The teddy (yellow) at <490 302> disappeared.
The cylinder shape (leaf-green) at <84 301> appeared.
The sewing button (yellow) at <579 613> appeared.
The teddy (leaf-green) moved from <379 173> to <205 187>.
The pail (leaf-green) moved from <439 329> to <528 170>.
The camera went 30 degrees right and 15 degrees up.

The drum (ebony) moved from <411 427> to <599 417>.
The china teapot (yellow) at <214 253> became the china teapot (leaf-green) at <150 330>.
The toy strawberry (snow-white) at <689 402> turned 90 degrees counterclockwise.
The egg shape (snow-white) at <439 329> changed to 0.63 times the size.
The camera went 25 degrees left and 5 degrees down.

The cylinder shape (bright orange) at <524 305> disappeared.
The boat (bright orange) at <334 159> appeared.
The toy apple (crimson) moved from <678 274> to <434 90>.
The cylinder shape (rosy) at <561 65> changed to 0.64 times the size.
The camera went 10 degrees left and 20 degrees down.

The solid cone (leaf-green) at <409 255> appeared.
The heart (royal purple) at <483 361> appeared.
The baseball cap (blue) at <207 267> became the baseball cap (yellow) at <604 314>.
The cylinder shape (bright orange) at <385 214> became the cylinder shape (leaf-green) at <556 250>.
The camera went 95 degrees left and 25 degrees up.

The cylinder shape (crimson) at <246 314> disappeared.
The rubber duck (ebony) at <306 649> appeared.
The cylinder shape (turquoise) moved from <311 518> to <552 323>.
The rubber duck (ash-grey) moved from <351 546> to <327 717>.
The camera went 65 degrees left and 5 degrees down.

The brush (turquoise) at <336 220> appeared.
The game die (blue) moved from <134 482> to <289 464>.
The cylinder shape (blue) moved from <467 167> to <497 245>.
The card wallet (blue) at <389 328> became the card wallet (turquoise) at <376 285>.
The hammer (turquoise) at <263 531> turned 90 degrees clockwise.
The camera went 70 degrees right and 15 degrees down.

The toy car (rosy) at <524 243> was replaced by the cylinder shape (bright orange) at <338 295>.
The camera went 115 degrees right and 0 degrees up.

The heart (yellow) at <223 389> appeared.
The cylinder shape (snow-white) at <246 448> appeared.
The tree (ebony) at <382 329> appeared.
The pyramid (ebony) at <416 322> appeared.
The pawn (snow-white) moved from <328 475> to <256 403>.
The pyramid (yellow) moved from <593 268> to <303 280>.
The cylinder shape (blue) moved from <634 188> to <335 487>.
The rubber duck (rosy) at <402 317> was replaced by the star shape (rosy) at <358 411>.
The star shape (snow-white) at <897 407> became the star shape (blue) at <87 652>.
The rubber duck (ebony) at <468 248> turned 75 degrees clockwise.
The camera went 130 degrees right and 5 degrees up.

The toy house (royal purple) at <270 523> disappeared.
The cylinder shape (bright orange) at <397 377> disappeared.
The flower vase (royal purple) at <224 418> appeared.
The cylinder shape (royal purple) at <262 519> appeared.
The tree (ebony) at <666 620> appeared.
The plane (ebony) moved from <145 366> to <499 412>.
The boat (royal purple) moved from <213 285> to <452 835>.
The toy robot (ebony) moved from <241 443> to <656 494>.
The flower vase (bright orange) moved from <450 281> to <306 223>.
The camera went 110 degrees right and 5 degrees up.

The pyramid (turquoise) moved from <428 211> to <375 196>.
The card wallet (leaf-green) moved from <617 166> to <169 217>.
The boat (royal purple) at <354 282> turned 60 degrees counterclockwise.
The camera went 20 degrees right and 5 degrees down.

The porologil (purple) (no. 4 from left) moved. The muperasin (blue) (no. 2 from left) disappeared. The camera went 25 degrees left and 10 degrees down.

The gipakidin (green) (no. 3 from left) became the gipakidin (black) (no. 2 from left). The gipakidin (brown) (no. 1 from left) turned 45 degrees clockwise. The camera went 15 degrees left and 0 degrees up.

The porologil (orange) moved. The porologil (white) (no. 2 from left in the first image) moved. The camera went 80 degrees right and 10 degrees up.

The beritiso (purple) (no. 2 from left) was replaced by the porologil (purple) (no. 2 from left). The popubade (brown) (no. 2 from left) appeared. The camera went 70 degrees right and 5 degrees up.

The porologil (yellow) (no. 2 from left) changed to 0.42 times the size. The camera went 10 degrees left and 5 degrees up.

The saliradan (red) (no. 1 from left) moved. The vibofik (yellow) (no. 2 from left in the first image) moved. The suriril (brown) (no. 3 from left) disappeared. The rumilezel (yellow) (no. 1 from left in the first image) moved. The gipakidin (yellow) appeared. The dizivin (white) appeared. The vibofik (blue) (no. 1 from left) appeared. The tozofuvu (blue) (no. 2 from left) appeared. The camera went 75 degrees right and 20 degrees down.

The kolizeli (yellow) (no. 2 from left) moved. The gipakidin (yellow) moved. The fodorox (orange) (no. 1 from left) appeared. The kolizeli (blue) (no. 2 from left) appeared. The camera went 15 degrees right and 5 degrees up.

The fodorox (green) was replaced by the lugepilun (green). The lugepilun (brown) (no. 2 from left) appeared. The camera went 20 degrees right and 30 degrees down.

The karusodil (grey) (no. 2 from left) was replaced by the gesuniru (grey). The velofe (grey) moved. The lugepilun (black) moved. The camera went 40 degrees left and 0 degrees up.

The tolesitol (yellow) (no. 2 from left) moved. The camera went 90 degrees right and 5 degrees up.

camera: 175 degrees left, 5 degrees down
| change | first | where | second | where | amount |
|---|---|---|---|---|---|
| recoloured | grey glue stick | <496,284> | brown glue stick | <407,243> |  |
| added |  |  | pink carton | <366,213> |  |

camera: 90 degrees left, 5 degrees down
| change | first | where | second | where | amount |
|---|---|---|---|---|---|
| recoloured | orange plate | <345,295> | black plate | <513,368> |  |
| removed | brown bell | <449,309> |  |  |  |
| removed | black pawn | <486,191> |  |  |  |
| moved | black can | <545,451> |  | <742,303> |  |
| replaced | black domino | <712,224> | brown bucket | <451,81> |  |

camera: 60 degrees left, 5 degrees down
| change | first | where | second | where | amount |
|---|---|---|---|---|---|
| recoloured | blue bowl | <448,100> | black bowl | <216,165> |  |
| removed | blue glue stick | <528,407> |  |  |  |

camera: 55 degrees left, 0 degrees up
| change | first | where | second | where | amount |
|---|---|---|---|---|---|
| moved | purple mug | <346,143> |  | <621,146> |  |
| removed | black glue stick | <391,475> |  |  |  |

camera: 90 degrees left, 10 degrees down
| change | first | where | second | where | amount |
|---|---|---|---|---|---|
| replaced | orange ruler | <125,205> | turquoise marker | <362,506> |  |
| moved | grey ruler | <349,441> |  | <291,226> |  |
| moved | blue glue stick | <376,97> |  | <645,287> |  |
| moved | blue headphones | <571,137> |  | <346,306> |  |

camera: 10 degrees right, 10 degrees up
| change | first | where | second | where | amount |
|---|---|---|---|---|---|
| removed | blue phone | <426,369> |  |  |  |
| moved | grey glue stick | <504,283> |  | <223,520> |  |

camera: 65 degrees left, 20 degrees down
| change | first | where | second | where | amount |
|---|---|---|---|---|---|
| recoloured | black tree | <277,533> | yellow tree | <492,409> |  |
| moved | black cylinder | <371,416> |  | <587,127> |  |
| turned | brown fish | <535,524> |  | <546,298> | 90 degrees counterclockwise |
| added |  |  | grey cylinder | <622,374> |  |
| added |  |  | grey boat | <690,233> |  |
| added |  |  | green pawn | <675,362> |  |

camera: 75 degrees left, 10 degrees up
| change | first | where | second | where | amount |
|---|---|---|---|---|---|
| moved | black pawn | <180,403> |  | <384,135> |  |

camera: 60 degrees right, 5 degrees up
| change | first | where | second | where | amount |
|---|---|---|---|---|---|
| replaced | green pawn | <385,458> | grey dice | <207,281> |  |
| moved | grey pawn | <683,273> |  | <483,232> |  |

....

### Task directions
Only the lines containing "teddy" are needed; pull them out of the listing.

### Answer to this problem
The teddy (yellow) at <490 302> disappeared.
The teddy (leaf-green) moved from <379 173> to <205 187>.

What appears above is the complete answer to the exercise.